= Excerpted data =
************

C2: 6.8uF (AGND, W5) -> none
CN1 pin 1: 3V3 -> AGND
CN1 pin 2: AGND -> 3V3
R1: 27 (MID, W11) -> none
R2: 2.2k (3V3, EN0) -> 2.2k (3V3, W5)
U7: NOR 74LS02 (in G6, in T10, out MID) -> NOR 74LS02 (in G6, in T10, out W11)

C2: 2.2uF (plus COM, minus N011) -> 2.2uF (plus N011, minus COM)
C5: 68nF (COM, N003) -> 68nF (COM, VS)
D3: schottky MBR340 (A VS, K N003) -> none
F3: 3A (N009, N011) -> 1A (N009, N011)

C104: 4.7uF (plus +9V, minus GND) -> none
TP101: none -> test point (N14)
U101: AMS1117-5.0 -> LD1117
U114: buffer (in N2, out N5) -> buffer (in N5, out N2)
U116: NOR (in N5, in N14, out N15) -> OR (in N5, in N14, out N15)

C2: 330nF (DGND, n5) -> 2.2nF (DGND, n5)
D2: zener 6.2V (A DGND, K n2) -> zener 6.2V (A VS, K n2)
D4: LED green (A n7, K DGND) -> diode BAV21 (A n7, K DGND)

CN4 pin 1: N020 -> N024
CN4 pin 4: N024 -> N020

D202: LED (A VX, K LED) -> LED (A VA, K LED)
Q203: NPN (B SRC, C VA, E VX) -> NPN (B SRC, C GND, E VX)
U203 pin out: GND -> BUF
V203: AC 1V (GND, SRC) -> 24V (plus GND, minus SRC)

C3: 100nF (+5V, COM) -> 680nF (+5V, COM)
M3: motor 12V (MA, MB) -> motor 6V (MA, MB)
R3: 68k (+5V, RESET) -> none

************

= Work task =
Please repeat the data above verbatim, all of it.

= Solved problem =
C2: 6.8uF (AGND, W5) -> none
CN1 pin 1: 3V3 -> AGND
CN1 pin 2: AGND -> 3V3
R1: 27 (MID, W11) -> none
R2: 2.2k (3V3, EN0) -> 2.2k (3V3, W5)
U7: NOR 74LS02 (in G6, in T10, out MID) -> NOR 74LS02 (in G6, in T10, out W11)

C2: 2.2uF (plus COM, minus N011) -> 2.2uF (plus N011, minus COM)
C5: 68nF (COM, N003) -> 68nF (COM, VS)
D3: schottky MBR340 (A VS, K N003) -> none
F3: 3A (N009, N011) -> 1A (N009, N011)

C104: 4.7uF (plus +9V, minus GND) -> none
TP101: none -> test point (N14)
U101: AMS1117-5.0 -> LD1117
U114: buffer (in N2, out N5) -> buffer (in N5, out N2)
U116: NOR (in N5, in N14, out N15) -> OR (in N5, in N14, out N15)

C2: 330nF (DGND, n5) -> 2.2nF (DGND, n5)
D2: zener 6.2V (A DGND, K n2) -> zener 6.2V (A VS, K n2)
D4: LED green (A n7, K DGND) -> diode BAV21 (A n7, K DGND)

CN4 pin 1: N020 -> N024
CN4 pin 4: N024 -> N020

D202: LED (A VX, K LED) -> LED (A VA, K LED)
Q203: NPN (B SRC, C VA, E VX) -> NPN (B SRC, C GND, E VX)
U203 pin out: GND -> BUF
V203: AC 1V (GND, SRC) -> 24V (plus GND, minus SRC)

C3: 100nF (+5V, COM) -> 680nF (+5V, COM)
M3: motor 12V (MA, MB) -> motor 6V (MA, MB)
R3: 68k (+5V, RESET) -> none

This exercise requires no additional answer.